- The input:
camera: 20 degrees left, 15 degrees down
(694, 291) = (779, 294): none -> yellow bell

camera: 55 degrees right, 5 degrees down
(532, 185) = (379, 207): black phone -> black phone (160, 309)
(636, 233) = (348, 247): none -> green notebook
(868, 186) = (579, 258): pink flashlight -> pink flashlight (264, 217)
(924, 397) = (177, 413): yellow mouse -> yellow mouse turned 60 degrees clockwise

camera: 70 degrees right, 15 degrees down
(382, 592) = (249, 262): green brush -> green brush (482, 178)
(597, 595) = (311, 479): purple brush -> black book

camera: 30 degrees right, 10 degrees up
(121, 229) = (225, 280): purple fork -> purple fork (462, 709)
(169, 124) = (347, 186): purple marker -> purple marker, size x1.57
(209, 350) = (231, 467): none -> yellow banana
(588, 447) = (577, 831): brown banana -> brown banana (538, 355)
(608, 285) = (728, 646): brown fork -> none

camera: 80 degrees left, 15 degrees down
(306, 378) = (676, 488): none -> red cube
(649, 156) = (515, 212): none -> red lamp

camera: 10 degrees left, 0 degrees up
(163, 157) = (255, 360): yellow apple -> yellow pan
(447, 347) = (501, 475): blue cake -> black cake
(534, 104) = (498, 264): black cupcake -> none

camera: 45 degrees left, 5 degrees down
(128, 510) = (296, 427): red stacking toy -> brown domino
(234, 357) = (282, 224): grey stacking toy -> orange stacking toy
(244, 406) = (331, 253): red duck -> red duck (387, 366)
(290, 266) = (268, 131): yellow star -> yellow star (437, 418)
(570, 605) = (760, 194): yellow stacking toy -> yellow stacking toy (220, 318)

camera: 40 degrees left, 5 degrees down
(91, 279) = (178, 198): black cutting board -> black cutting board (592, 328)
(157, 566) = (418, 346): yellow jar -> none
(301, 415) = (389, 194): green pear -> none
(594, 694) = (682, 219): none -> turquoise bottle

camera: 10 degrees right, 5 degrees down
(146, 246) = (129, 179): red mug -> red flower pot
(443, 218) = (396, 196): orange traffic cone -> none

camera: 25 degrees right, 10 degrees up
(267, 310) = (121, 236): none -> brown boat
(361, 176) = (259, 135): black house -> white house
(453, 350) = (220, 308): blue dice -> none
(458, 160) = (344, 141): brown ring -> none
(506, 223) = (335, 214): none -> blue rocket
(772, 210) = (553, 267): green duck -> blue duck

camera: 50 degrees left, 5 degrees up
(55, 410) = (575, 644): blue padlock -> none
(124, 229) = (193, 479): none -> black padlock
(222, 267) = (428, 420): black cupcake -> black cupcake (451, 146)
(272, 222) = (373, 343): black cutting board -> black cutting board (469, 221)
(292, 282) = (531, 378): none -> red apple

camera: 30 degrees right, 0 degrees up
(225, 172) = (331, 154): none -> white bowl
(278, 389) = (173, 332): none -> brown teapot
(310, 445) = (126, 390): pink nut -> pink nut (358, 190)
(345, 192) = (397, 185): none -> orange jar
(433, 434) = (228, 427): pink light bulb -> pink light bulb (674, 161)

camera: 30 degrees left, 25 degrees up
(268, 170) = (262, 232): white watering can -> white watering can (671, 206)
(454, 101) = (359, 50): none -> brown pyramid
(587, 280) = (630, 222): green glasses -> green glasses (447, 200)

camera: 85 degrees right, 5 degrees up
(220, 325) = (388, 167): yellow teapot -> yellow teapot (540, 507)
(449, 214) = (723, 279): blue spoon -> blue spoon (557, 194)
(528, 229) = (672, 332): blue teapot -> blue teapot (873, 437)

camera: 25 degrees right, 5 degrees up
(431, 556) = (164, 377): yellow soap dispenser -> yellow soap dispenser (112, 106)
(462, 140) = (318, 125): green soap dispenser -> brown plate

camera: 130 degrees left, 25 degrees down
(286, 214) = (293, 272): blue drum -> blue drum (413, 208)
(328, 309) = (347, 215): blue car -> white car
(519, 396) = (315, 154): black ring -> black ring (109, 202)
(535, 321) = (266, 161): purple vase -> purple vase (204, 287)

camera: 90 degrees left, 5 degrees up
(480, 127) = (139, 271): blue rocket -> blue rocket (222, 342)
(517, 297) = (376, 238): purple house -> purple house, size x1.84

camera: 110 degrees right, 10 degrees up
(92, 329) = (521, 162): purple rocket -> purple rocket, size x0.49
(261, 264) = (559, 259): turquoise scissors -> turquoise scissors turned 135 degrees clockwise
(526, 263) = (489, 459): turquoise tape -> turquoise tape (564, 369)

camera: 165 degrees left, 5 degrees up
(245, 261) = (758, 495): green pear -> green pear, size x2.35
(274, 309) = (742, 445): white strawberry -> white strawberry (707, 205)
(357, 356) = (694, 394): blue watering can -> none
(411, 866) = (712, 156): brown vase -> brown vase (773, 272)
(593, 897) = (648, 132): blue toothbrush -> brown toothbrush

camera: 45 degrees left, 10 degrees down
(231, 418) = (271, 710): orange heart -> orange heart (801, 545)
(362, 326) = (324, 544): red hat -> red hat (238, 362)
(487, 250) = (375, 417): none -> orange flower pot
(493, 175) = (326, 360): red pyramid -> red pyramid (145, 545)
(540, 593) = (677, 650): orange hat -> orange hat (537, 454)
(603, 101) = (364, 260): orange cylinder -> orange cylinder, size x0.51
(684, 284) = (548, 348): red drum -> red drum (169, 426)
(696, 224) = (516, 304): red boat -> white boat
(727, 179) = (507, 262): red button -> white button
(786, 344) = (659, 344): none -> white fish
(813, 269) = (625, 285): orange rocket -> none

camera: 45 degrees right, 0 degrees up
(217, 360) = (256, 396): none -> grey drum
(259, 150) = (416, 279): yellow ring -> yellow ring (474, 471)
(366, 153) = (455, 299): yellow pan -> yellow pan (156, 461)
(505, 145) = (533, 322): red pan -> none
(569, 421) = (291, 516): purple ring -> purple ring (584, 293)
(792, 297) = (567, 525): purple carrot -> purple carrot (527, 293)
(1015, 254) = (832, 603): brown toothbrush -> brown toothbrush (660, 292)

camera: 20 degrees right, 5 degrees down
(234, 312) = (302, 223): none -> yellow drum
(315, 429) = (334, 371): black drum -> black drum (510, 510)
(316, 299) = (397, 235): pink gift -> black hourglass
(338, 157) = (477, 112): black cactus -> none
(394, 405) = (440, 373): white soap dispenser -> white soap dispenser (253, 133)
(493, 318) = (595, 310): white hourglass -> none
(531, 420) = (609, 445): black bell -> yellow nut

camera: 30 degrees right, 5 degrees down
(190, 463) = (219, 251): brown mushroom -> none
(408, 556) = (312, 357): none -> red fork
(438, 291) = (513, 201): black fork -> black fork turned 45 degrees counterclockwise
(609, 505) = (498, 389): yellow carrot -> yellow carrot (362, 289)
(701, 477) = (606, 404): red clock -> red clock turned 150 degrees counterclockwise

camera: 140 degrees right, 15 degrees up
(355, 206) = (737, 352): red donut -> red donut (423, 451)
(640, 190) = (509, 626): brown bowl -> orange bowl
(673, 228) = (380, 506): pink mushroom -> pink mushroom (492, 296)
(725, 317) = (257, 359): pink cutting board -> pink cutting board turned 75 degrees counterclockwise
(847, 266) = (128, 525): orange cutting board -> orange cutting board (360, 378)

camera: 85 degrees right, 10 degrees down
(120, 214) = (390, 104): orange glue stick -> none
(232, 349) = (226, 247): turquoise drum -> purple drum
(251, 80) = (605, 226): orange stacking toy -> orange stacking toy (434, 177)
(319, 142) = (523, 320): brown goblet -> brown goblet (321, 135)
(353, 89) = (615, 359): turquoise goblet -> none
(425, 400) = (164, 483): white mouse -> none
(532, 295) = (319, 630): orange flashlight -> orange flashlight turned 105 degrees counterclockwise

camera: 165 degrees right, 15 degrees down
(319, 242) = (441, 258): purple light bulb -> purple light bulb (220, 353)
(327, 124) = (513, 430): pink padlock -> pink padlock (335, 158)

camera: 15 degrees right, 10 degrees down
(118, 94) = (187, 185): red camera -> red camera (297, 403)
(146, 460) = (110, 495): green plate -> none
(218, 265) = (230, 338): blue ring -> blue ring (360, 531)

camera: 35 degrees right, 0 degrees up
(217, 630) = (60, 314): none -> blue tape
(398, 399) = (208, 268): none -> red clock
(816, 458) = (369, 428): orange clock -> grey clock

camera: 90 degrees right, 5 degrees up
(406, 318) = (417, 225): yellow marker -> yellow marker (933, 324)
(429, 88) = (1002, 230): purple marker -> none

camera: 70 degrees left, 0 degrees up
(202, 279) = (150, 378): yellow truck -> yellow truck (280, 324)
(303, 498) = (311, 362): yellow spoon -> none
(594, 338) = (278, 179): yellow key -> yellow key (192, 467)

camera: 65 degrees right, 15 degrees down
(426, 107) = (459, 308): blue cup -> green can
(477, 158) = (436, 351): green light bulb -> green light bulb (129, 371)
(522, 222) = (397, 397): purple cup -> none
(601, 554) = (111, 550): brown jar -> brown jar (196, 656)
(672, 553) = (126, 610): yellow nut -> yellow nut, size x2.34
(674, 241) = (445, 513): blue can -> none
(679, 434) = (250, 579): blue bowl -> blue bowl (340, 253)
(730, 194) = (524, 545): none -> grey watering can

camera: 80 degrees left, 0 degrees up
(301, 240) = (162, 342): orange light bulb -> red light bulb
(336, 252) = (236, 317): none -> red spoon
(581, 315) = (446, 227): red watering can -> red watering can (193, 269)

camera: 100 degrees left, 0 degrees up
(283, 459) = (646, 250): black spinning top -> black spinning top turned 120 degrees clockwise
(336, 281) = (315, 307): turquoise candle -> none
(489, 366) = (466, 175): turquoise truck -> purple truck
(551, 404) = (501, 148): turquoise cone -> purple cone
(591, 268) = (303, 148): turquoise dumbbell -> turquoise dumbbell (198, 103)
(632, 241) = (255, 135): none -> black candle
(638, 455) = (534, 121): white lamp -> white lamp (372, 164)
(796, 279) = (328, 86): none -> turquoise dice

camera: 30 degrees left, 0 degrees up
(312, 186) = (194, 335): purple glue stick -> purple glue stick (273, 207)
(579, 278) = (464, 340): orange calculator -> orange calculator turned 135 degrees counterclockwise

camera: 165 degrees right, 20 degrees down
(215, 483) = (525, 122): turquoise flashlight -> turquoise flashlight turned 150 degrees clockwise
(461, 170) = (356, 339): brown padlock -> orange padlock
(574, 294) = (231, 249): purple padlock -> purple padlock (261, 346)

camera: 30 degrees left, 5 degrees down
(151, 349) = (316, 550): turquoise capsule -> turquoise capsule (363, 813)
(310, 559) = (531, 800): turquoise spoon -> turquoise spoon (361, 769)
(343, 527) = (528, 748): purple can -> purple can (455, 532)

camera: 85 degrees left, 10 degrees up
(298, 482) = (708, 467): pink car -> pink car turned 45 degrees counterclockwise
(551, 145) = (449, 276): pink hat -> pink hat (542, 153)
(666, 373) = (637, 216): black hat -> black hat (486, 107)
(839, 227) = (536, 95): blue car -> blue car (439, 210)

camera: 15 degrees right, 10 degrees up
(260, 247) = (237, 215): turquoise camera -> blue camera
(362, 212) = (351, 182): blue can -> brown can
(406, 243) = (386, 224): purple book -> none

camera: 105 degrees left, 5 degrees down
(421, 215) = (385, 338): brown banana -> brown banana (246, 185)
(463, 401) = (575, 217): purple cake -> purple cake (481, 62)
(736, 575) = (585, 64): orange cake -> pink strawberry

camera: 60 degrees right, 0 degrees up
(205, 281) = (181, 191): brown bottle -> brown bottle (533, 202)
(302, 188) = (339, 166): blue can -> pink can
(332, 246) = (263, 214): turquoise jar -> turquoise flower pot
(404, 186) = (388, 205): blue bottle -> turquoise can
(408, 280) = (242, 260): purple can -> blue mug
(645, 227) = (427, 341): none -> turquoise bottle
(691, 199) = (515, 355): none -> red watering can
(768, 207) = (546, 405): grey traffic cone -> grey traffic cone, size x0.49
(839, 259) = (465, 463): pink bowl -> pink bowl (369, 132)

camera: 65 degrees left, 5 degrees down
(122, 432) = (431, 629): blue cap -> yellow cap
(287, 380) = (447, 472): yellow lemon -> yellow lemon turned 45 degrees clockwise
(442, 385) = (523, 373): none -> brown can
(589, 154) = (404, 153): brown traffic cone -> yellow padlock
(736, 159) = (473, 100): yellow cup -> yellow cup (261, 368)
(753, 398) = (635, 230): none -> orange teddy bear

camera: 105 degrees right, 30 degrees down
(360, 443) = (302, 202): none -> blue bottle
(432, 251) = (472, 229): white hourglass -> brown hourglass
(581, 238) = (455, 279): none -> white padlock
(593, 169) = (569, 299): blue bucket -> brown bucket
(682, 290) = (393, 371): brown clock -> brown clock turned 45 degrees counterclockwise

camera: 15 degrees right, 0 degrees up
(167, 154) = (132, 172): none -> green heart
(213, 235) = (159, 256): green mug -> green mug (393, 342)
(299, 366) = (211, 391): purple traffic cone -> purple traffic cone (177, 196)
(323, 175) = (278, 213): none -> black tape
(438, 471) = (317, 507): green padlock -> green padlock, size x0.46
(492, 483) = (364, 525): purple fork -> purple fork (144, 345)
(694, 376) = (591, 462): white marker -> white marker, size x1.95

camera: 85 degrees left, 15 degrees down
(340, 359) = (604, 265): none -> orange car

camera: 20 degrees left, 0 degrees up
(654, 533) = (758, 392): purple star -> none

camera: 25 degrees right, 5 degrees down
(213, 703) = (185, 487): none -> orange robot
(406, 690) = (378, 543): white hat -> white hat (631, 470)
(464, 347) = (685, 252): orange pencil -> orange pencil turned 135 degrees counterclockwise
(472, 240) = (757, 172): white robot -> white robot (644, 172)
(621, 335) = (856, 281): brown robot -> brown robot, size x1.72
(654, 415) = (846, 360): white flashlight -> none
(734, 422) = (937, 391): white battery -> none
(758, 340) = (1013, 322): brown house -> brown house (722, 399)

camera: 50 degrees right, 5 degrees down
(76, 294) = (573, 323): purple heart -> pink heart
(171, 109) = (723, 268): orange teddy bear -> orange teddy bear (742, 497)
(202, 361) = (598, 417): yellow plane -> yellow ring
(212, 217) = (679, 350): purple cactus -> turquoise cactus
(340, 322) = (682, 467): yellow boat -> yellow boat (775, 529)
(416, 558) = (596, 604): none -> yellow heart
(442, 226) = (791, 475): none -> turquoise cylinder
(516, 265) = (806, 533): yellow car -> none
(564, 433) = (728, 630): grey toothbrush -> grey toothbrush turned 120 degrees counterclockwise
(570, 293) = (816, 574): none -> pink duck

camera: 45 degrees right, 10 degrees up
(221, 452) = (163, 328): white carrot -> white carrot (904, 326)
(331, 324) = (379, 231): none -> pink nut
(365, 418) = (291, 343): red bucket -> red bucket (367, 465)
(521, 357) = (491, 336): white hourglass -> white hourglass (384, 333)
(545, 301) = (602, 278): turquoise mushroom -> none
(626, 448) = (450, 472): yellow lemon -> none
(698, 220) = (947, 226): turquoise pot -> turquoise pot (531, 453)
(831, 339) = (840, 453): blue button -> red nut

- Action item: Where the data above reaches the line holding "(128, 510) = (296, 427): red", begin printing, and stop after the line holding "(310, 445) = (126, 390): pink". Each line must be reproduced exactly, with nothing else added.

- Answer:
(128, 510) = (296, 427): red stacking toy -> brown domino
(234, 357) = (282, 224): grey stacking toy -> orange stacking toy
(244, 406) = (331, 253): red duck -> red duck (387, 366)
(290, 266) = (268, 131): yellow star -> yellow star (437, 418)
(570, 605) = (760, 194): yellow stacking toy -> yellow stacking toy (220, 318)

camera: 40 degrees left, 5 degrees down
(91, 279) = (178, 198): black cutting board -> black cutting board (592, 328)
(157, 566) = (418, 346): yellow jar -> none
(301, 415) = (389, 194): green pear -> none
(594, 694) = (682, 219): none -> turquoise bottle

camera: 10 degrees right, 5 degrees down
(146, 246) = (129, 179): red mug -> red flower pot
(443, 218) = (396, 196): orange traffic cone -> none

camera: 25 degrees right, 10 degrees up
(267, 310) = (121, 236): none -> brown boat
(361, 176) = (259, 135): black house -> white house
(453, 350) = (220, 308): blue dice -> none
(458, 160) = (344, 141): brown ring -> none
(506, 223) = (335, 214): none -> blue rocket
(772, 210) = (553, 267): green duck -> blue duck

camera: 50 degrees left, 5 degrees up
(55, 410) = (575, 644): blue padlock -> none
(124, 229) = (193, 479): none -> black padlock
(222, 267) = (428, 420): black cupcake -> black cupcake (451, 146)
(272, 222) = (373, 343): black cutting board -> black cutting board (469, 221)
(292, 282) = (531, 378): none -> red apple

camera: 30 degrees right, 0 degrees up
(225, 172) = (331, 154): none -> white bowl
(278, 389) = (173, 332): none -> brown teapot
(310, 445) = (126, 390): pink nut -> pink nut (358, 190)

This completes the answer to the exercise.